= Assignment =
Report each line of the records below that holds the word "phone".

= Extracted records =
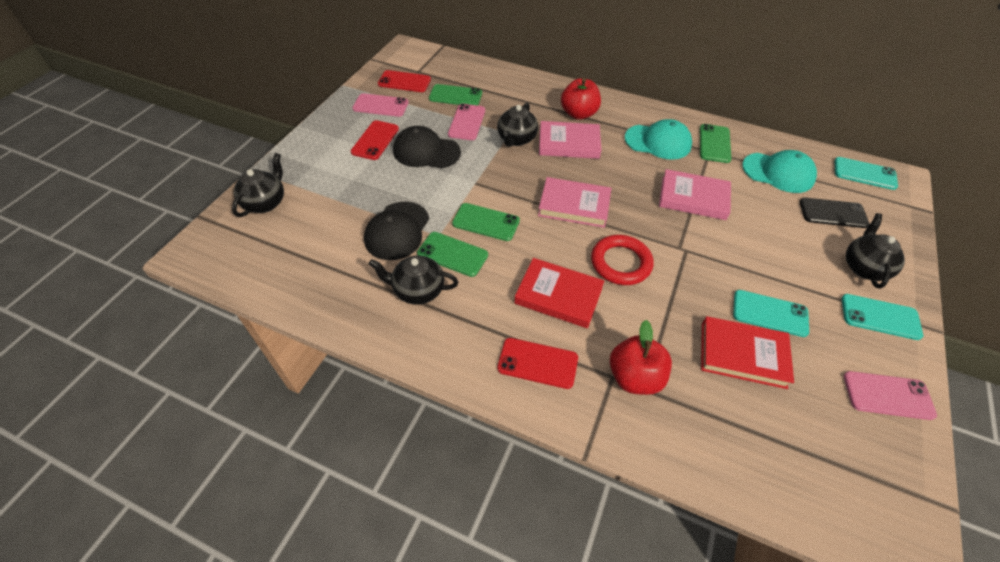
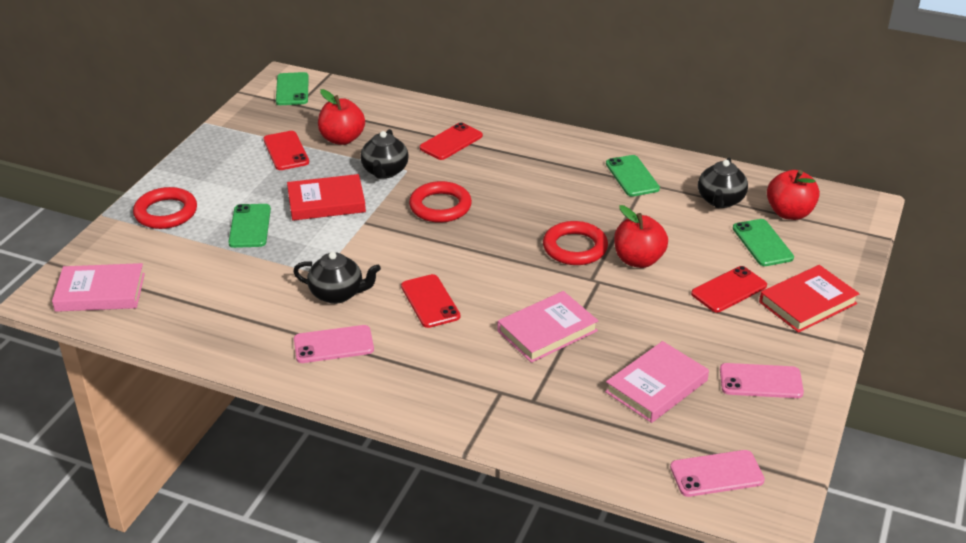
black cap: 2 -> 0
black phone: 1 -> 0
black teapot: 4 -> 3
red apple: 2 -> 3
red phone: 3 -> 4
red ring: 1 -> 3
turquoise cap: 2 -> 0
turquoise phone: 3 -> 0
...
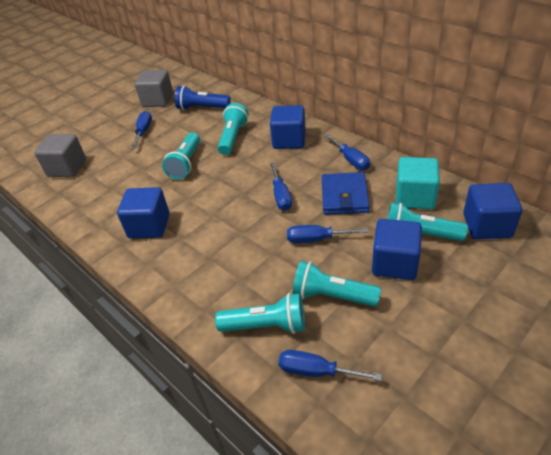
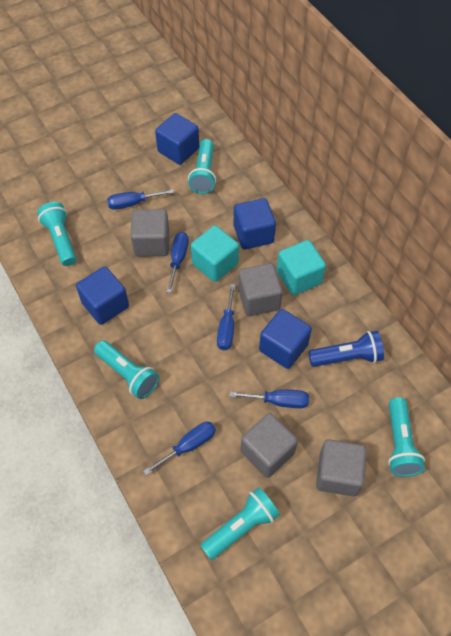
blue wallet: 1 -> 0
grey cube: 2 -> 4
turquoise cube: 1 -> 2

= Result of the task =
black phone: 1 -> 0
red phone: 3 -> 4
turquoise phone: 3 -> 0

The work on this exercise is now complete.